### Exercise aim
Search the records for the string "white" and report how many lines contain it, with nothing else.

### Supplied records
──────────────────────────────

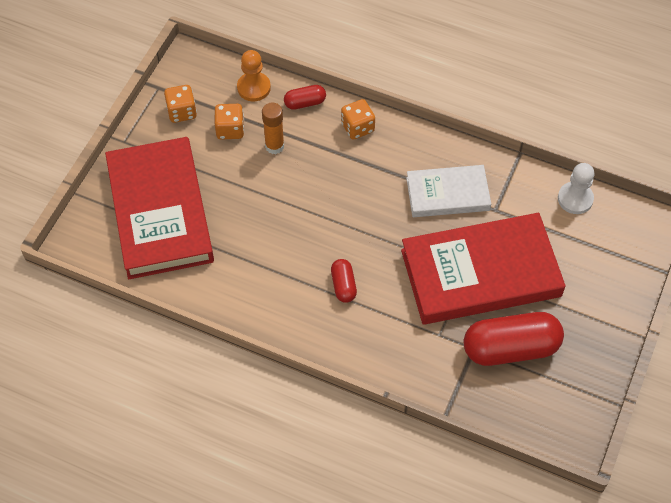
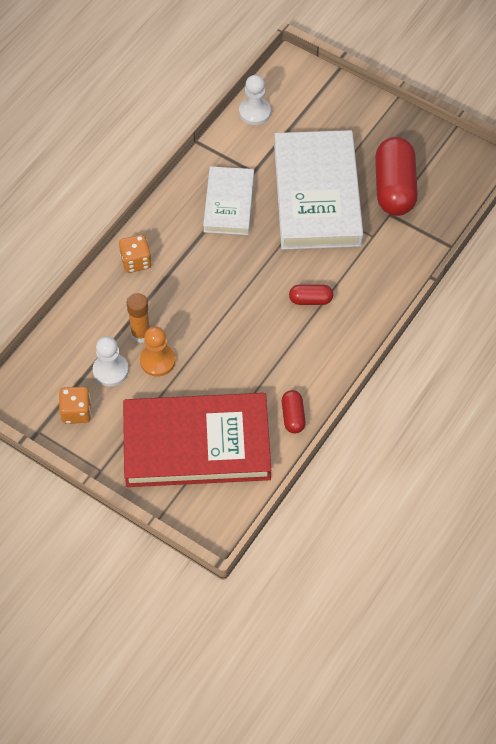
camera: 80 degrees left, 0 degrees up
(230, 129) = (110, 370): orange dice -> white pawn
(253, 88) = (63, 343): orange pawn -> orange pawn (157, 361)
(305, 103) = (94, 301): red capsule -> red capsule (293, 416)
(480, 273) = (317, 195): red book -> white book

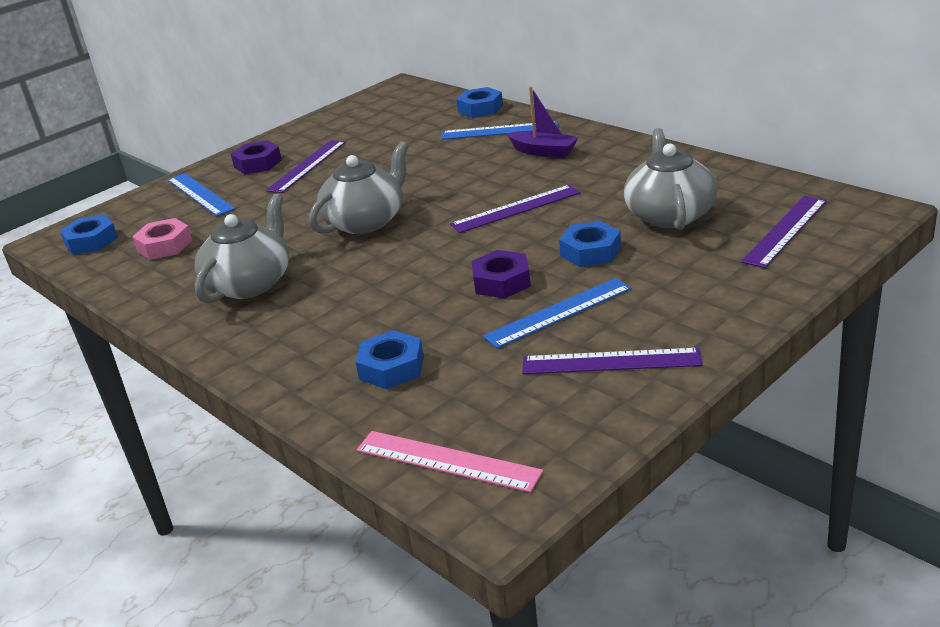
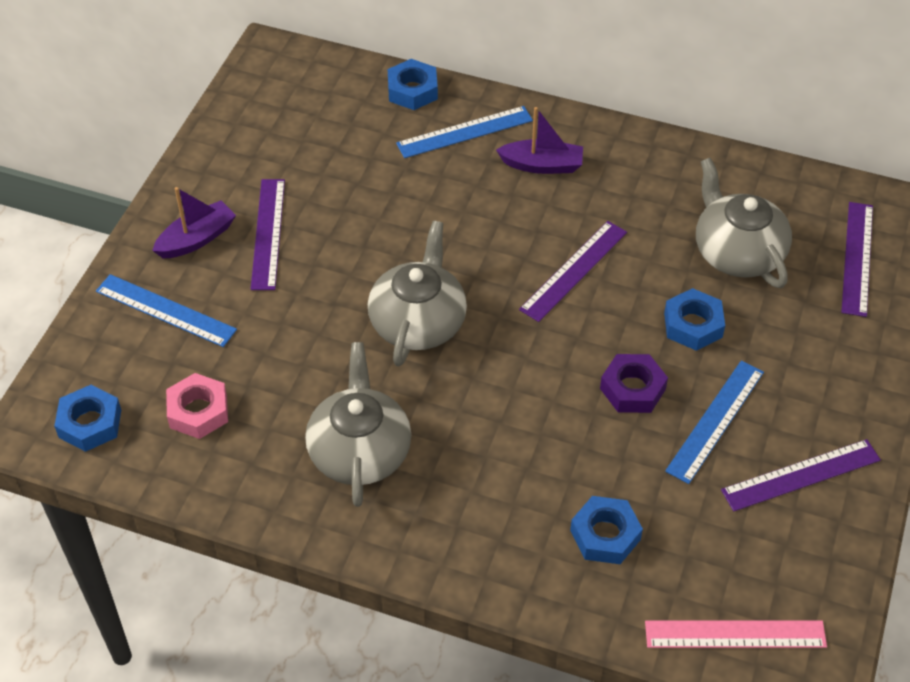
camera: 30 degrees left, 20 degrees up
(258, 163) = (196, 239): purple nut -> purple boat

──────────────────────────────

### Result for this exercise
2